• [GIVEN MATERIAL]:
Segment Open

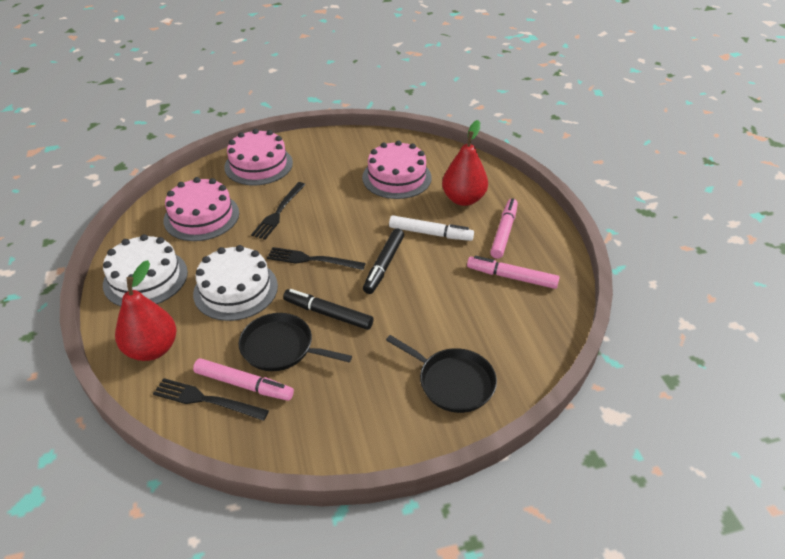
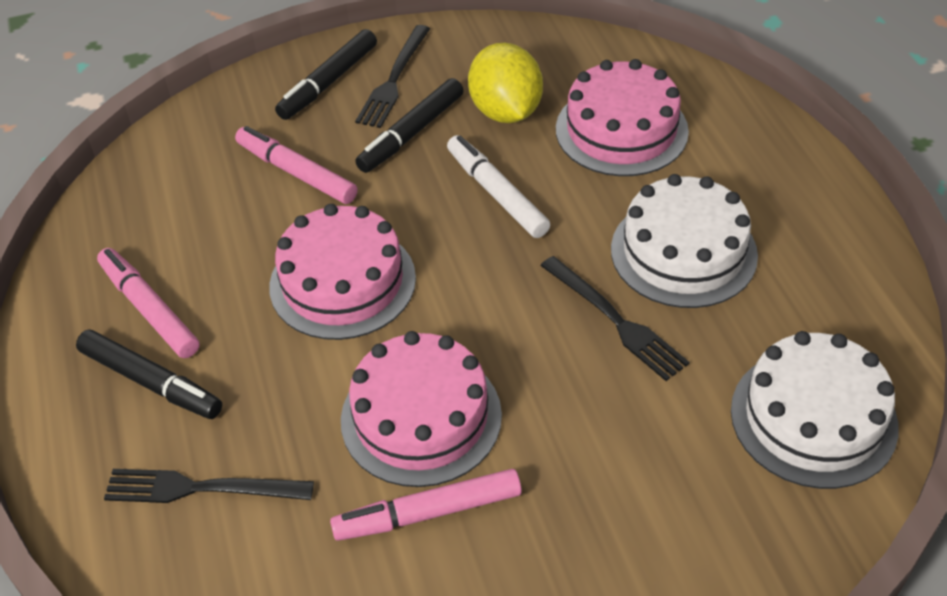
black marker: 2 -> 3
black pan: 2 -> 0
red pear: 2 -> 0
yellow lemon: 0 -> 1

Segment Closed

• [EXERCISE GOAL]: Set the data above down again exactly as given, with no pictures.

• [OUTPUT FOR THIS EXERCISE]:
black marker: 2 -> 3
black pan: 2 -> 0
red pear: 2 -> 0
yellow lemon: 0 -> 1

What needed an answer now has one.